### TASK DIRECTIONS
Give the data below again exactly as it stands. Omit the pictures.

### DATASET SECTION
####

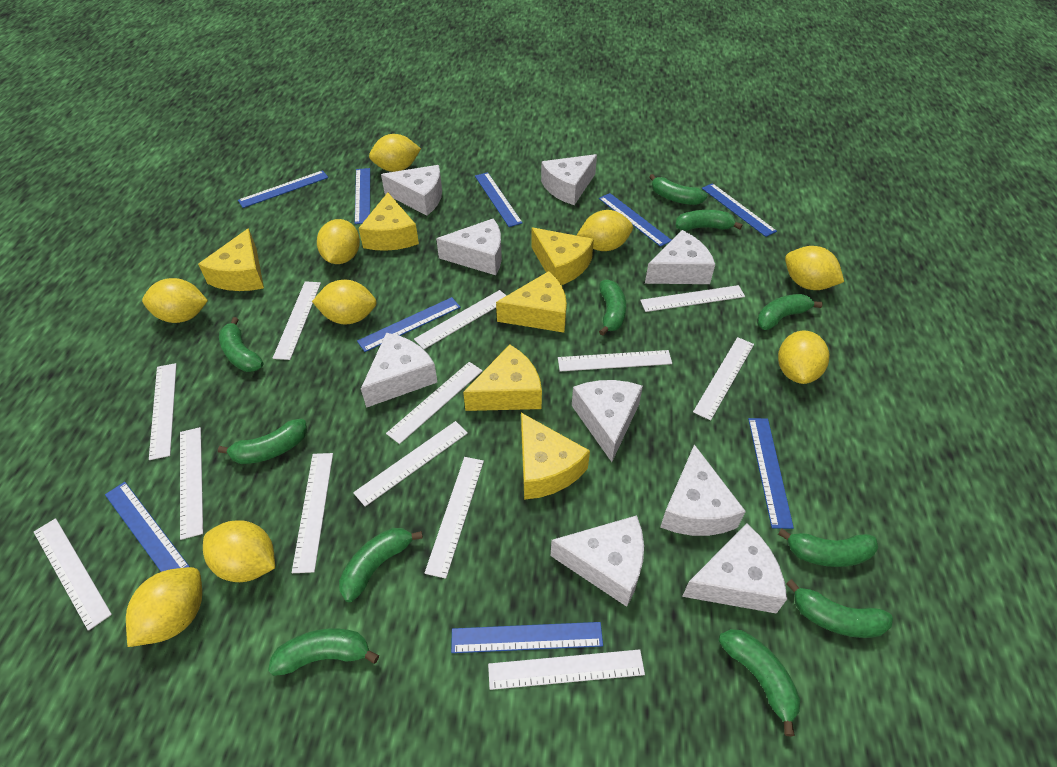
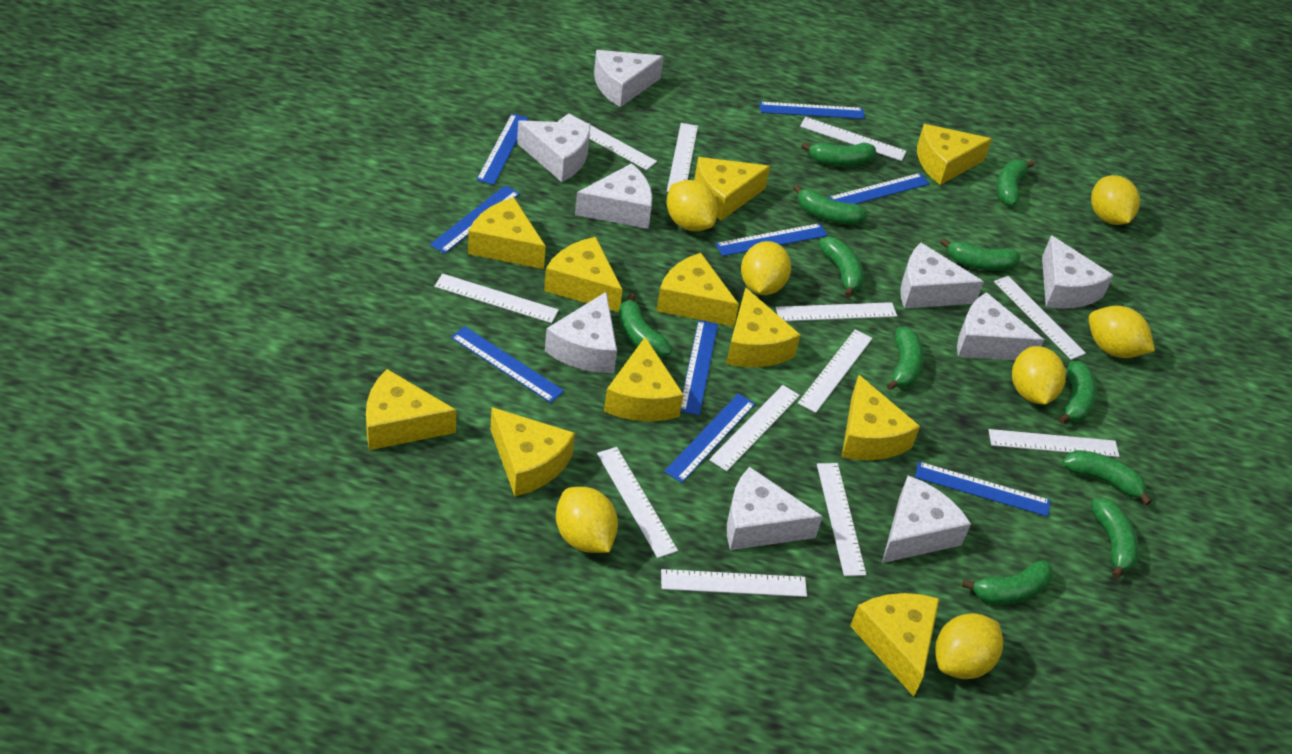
white ruler: 13 -> 12
yellow cheese: 6 -> 11
yellow lemon: 9 -> 7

####

### ANSWER TO THE PROBLEM
white ruler: 13 -> 12
yellow cheese: 6 -> 11
yellow lemon: 9 -> 7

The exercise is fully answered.